● Aim of the task
In your copy, reproduce each entry exactly and leave out the pictures.
BEGIN Data listing
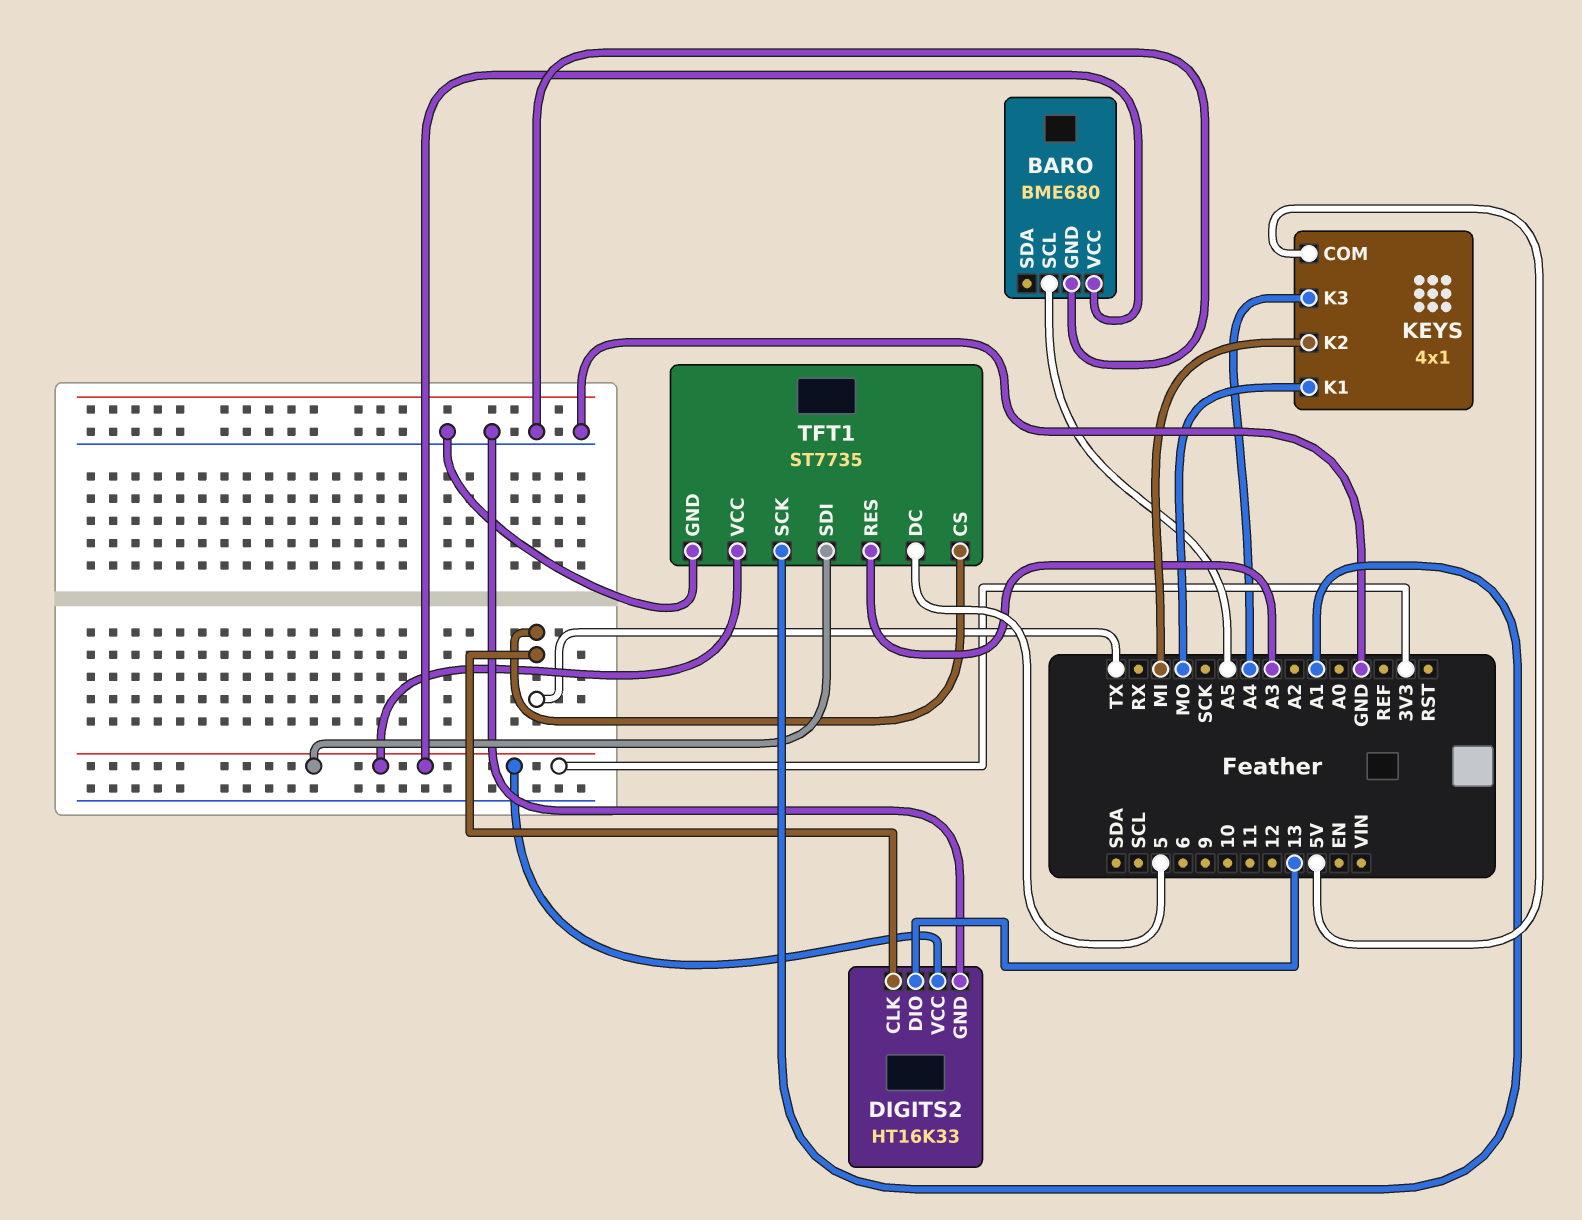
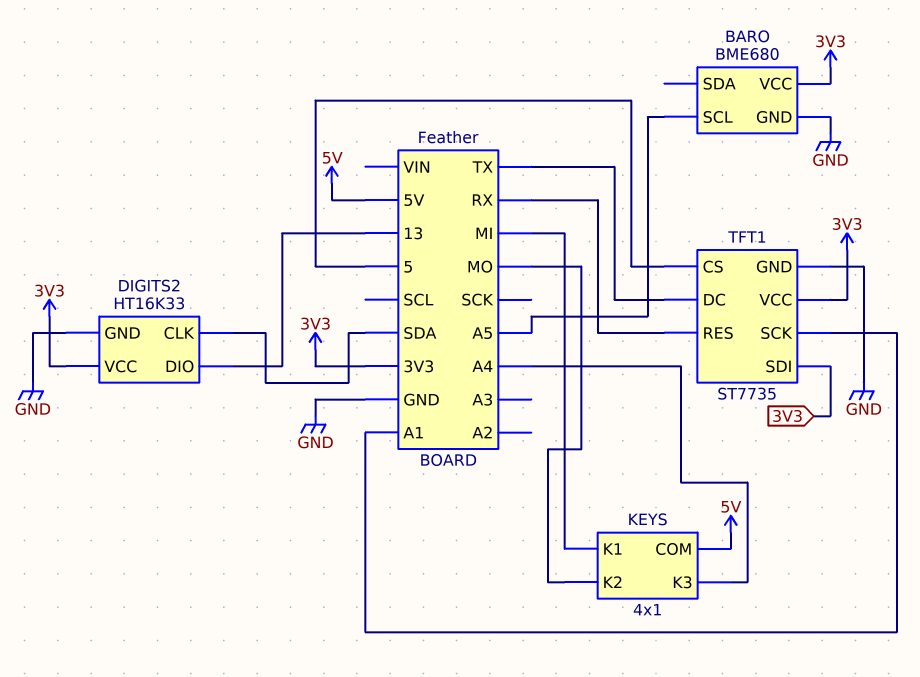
DIGITS2 pin CLK: TX -> SDA
KEYS pin K1: MO -> MI
KEYS pin K2: MI -> MO
TFT1 pin CS: TX -> 5
TFT1 pin DC: 5 -> TX
TFT1 pin RES: A3 -> RX

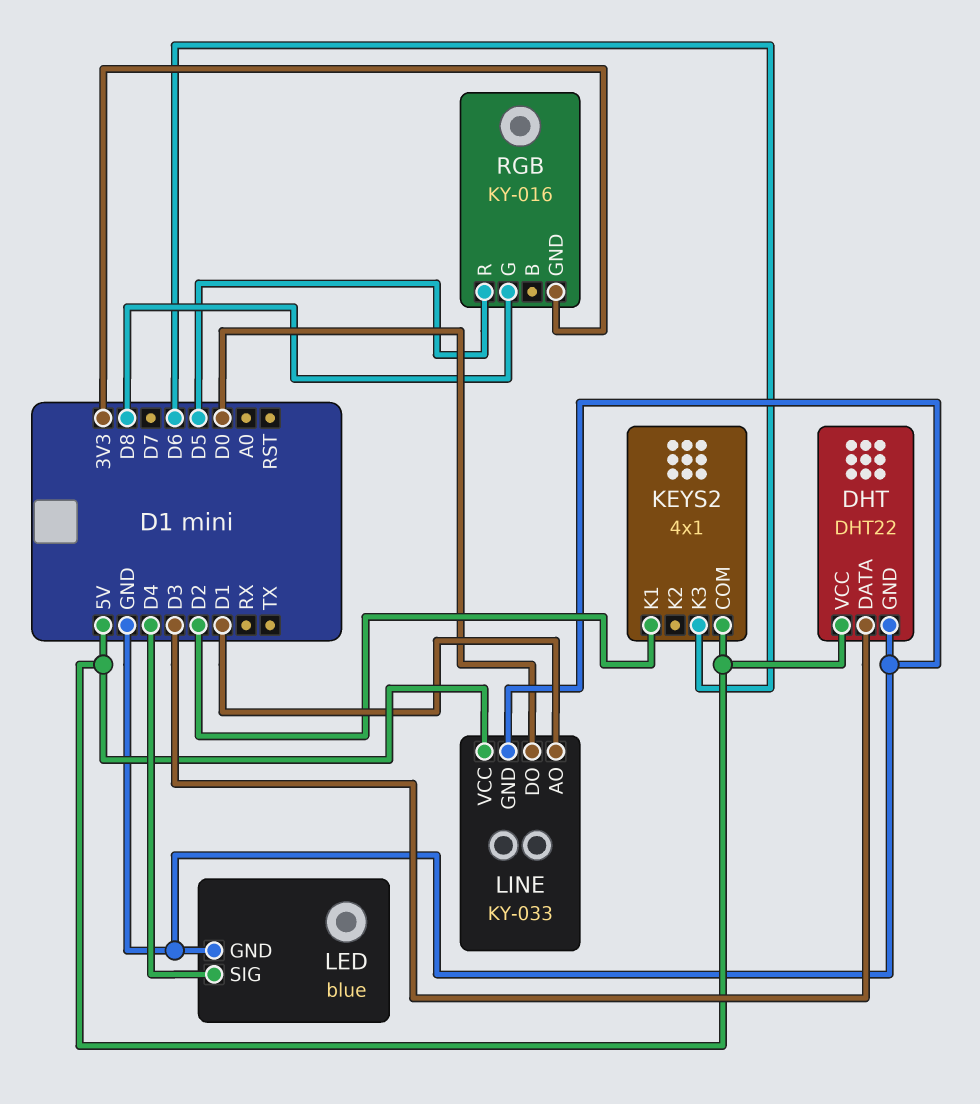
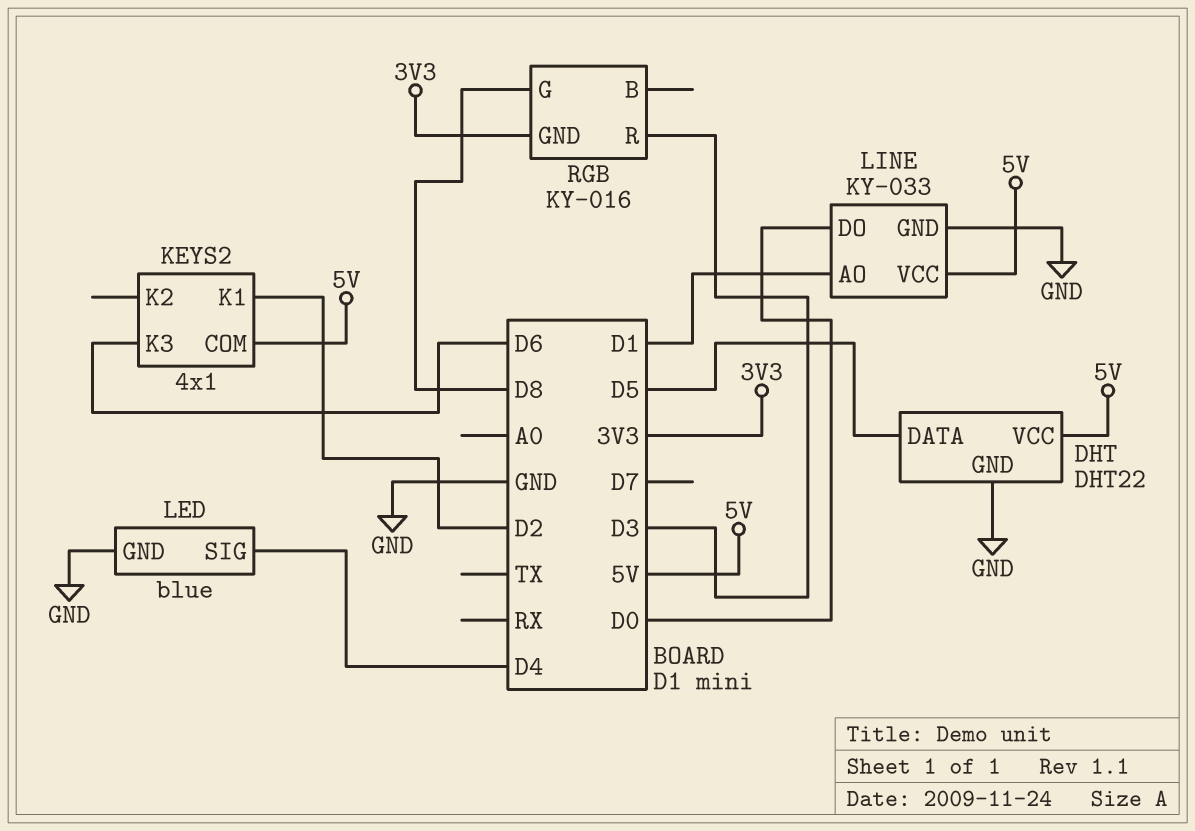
DHT pin DATA: D3 -> D5
RGB pin R: D5 -> D3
END Data listing
● Task solution
DIGITS2 pin CLK: TX -> SDA
KEYS pin K1: MO -> MI
KEYS pin K2: MI -> MO
TFT1 pin CS: TX -> 5
TFT1 pin DC: 5 -> TX
TFT1 pin RES: A3 -> RX

DHT pin DATA: D3 -> D5
RGB pin R: D5 -> D3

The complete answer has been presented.